[Some material]
▼▼▼
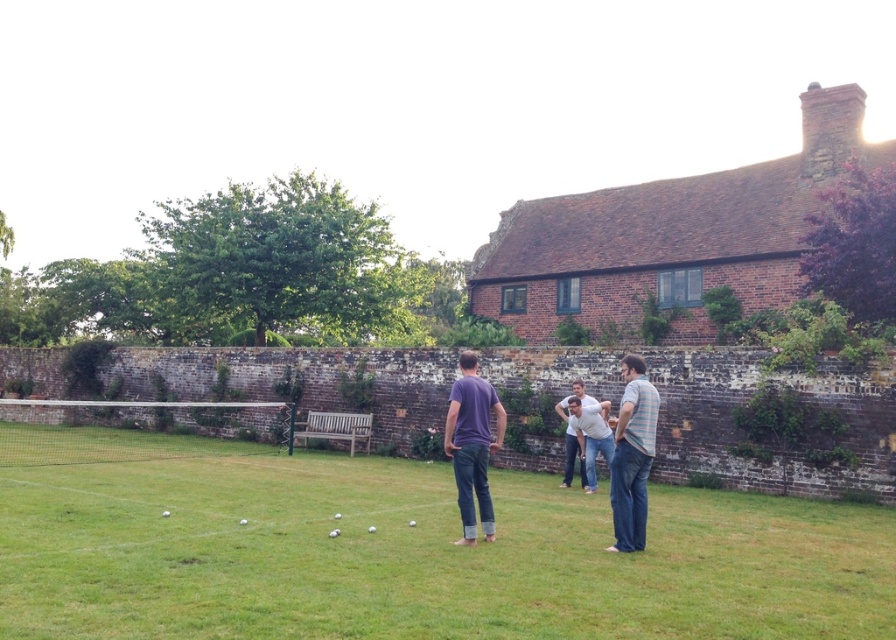
Between green grass at center and denim jeans at center, which one is positioned lower?

Positioned lower is green grass at center.

Which of these two, green grass at center or denim jeans at center, stands shorter?

green grass at center is shorter.

The image size is (896, 640). Describe the element at coordinates (402, 550) in the screenshot. I see `green grass at center` at that location.

This screenshot has height=640, width=896. I want to click on green grass at center, so click(x=402, y=550).

Is striped cotton shirt at center above denim jeans at center?

Correct, striped cotton shirt at center is located above denim jeans at center.

Which is in front, point (631, 412) or point (592, 436)?

Point (631, 412) is in front.

Find the location of a particular element. This screenshot has height=640, width=896. striped cotton shirt at center is located at coordinates (632, 456).

Is green grass at center to the left of purple cotton shirt at center from the viewer's perspective?

Indeed, green grass at center is positioned on the left side of purple cotton shirt at center.

Which is behind, point (866, 554) or point (468, 353)?

Positioned behind is point (468, 353).

Who is more distant from viewer, [168,548] or [471,506]?

The point [471,506] is more distant.

I want to click on green grass at center, so click(x=402, y=550).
▲▲▲
**Exercise objective**
Reproduce the material above with every instance of "denim jeans" changed to "khaki trousers" and everything else left unchanged. Omit the pictures from your answer.

**Task output**
Between green grass at center and khaki trousers at center, which one is positioned lower?

Positioned lower is green grass at center.

Which of these two, green grass at center or khaki trousers at center, stands shorter?

green grass at center is shorter.

The image size is (896, 640). Describe the element at coordinates (402, 550) in the screenshot. I see `green grass at center` at that location.

This screenshot has height=640, width=896. I want to click on green grass at center, so click(x=402, y=550).

Is striped cotton shirt at center above khaki trousers at center?

Correct, striped cotton shirt at center is located above khaki trousers at center.

Which is in front, point (631, 412) or point (592, 436)?

Point (631, 412) is in front.

Find the location of a particular element. This screenshot has height=640, width=896. striped cotton shirt at center is located at coordinates (632, 456).

Is green grass at center to the left of purple cotton shirt at center from the viewer's perspective?

Indeed, green grass at center is positioned on the left side of purple cotton shirt at center.

Which is behind, point (866, 554) or point (468, 353)?

Positioned behind is point (468, 353).

Who is more distant from viewer, [168,548] or [471,506]?

The point [471,506] is more distant.

I want to click on green grass at center, so click(x=402, y=550).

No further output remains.